--- Your goal ---
Search the records for the string "missing" and return each line that has it.

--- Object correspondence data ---
-- Opening Marker --

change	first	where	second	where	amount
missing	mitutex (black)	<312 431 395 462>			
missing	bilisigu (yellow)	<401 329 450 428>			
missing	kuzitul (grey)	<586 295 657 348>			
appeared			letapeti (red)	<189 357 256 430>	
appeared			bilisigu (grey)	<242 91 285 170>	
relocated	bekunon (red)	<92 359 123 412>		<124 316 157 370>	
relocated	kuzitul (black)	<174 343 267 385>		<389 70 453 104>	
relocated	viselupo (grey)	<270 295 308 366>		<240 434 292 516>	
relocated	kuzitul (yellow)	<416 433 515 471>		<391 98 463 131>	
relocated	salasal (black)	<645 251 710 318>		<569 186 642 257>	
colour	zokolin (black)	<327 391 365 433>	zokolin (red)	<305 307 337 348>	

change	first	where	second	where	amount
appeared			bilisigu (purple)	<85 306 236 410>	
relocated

-- Closing Marker --
-- Opening Marker --

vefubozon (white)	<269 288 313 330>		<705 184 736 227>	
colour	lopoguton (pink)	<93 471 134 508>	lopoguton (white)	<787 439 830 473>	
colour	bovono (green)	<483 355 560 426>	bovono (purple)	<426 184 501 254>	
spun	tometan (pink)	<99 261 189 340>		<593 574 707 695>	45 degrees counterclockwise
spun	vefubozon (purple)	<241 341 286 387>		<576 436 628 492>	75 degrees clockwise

-- Closing Marker --

--- Result below ---
missing	mitutex (black)	<312 431 395 462>			
missing	bilisigu (yellow)	<401 329 450 428>			
missing	kuzitul (grey)	<586 295 657 348>			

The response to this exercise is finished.